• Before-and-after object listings
────────
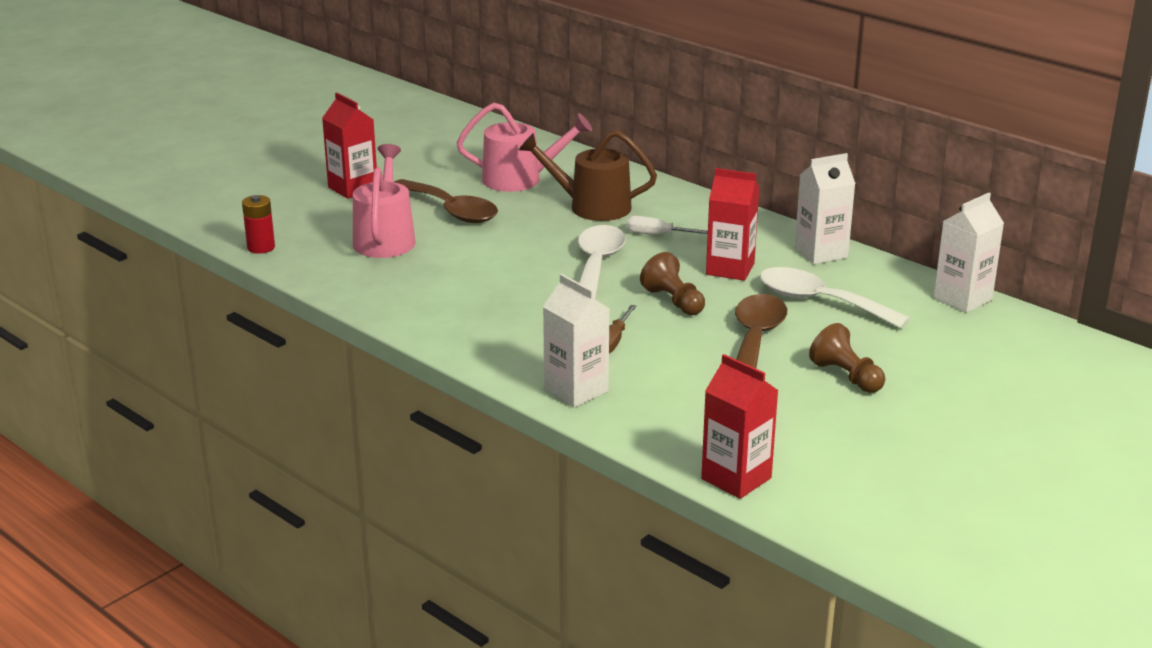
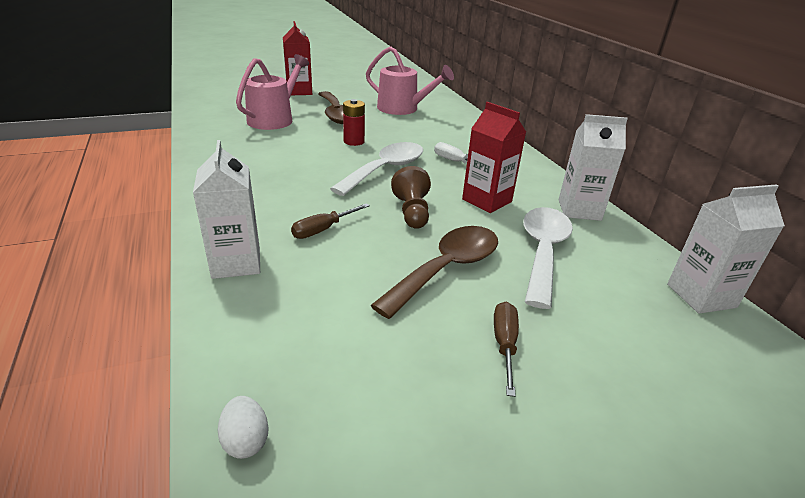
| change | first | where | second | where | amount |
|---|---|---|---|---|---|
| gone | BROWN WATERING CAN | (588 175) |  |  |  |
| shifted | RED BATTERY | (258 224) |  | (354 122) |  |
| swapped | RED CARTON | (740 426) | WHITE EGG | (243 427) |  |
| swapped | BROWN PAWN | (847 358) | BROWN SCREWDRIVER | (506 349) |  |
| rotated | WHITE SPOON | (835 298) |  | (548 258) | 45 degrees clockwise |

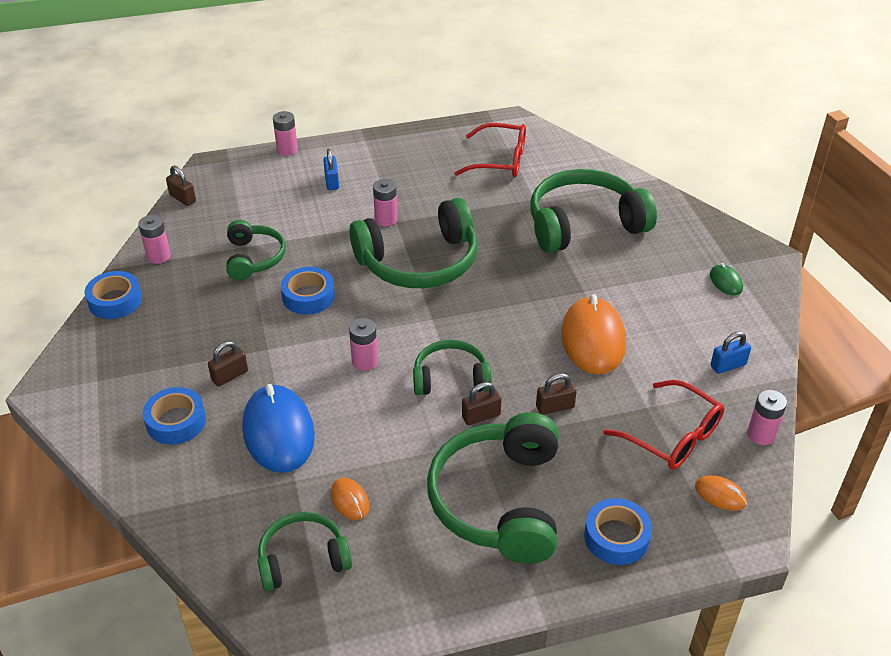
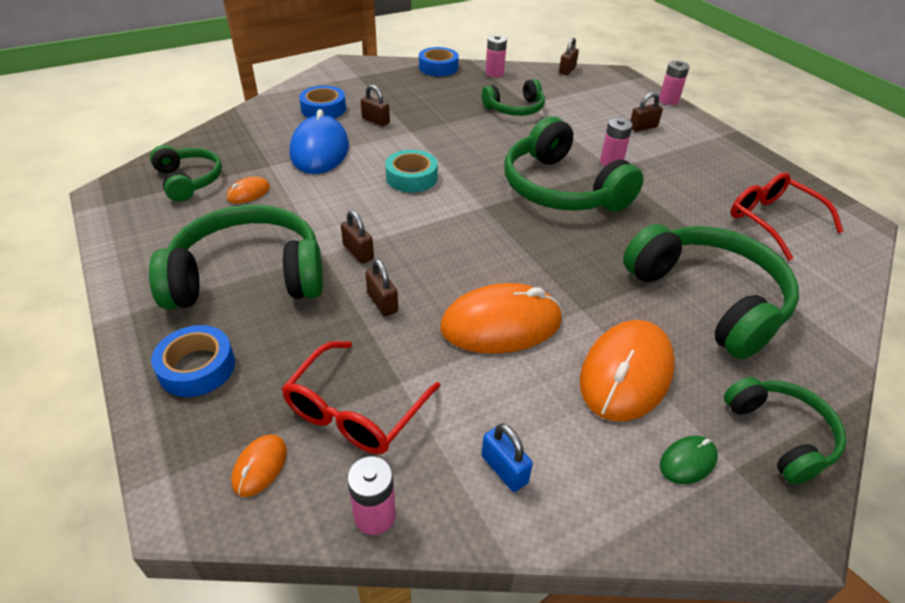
| change | first | where | second | where | amount |
|---|---|---|---|---|---|
| gone | BLUE TAPE | (308 291) |  |  |  |
| new |  |  | ORANGE MOUSE | (627 370) |  |
| shifted | GREEN HEADPHONES | (452 367) |  | (785 431) |  |
| swapped | PINK BATTERY | (363 344) | TURQUOISE TAPE | (411 171) |  |
| repainted | BLUE PADLOCK | (331 169) | BROWN PADLOCK | (646 112) |  |
| rotated | BLUE MOUSE | (278 428) |  | (319 141) | 60 degrees counterclockwise |
| rotated | RED GLASSES | (490 150) |  | (787 216) | 150 degrees clockwise |

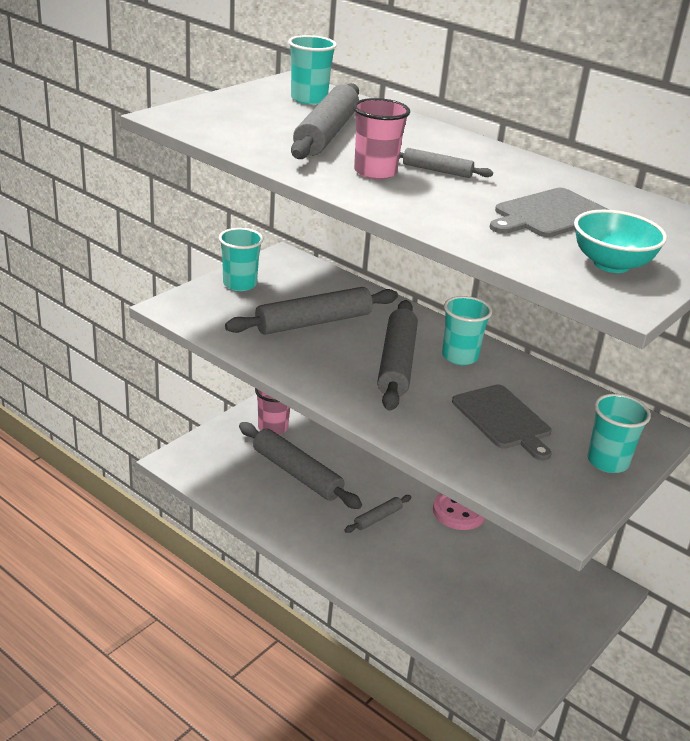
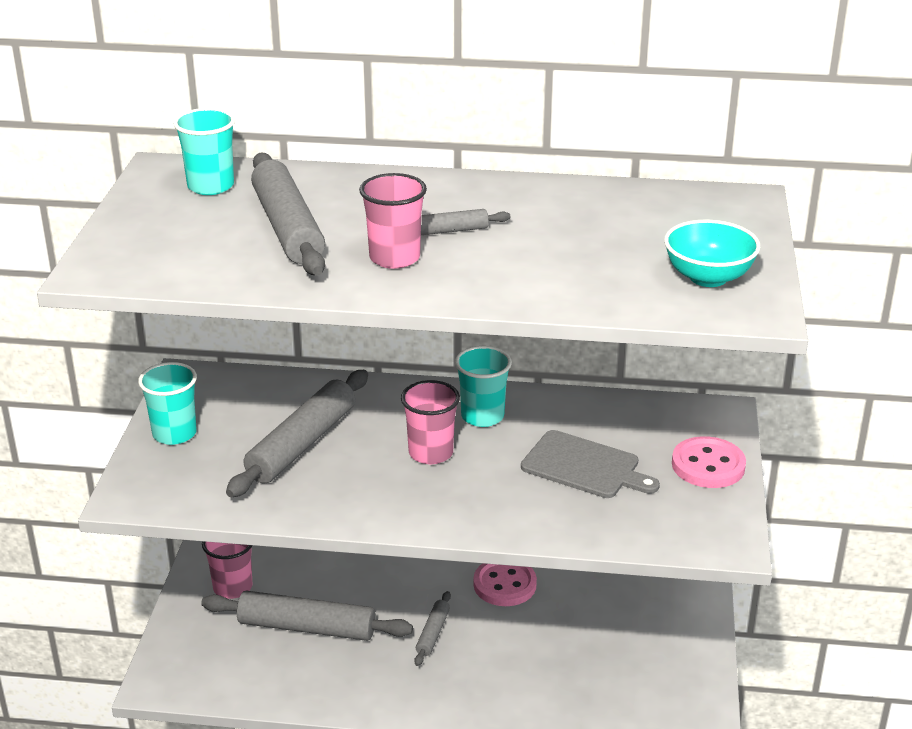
| change | first | where | second | where | amount |
|---|---|---|---|---|---|
| gone | GREY CUTTING BOARD | (549 212) |  |  |  |
| swapped | GREY ROLLING PIN | (397 355) | PINK CUP | (430 422) |  |
| swapped | TURQUOISE CUP | (619 433) | PINK BUTTON | (709 462) |  |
────────
The records above are to be restated word for word, with every picture left out.

• Solution to the exercise
| change | first | where | second | where | amount |
|---|---|---|---|---|---|
| gone | BROWN WATERING CAN | (588 175) |  |  |  |
| shifted | RED BATTERY | (258 224) |  | (354 122) |  |
| swapped | RED CARTON | (740 426) | WHITE EGG | (243 427) |  |
| swapped | BROWN PAWN | (847 358) | BROWN SCREWDRIVER | (506 349) |  |
| rotated | WHITE SPOON | (835 298) |  | (548 258) | 45 degrees clockwise |

| change | first | where | second | where | amount |
|---|---|---|---|---|---|
| gone | BLUE TAPE | (308 291) |  |  |  |
| new |  |  | ORANGE MOUSE | (627 370) |  |
| shifted | GREEN HEADPHONES | (452 367) |  | (785 431) |  |
| swapped | PINK BATTERY | (363 344) | TURQUOISE TAPE | (411 171) |  |
| repainted | BLUE PADLOCK | (331 169) | BROWN PADLOCK | (646 112) |  |
| rotated | BLUE MOUSE | (278 428) |  | (319 141) | 60 degrees counterclockwise |
| rotated | RED GLASSES | (490 150) |  | (787 216) | 150 degrees clockwise |

| change | first | where | second | where | amount |
|---|---|---|---|---|---|
| gone | GREY CUTTING BOARD | (549 212) |  |  |  |
| swapped | GREY ROLLING PIN | (397 355) | PINK CUP | (430 422) |  |
| swapped | TURQUOISE CUP | (619 433) | PINK BUTTON | (709 462) |  |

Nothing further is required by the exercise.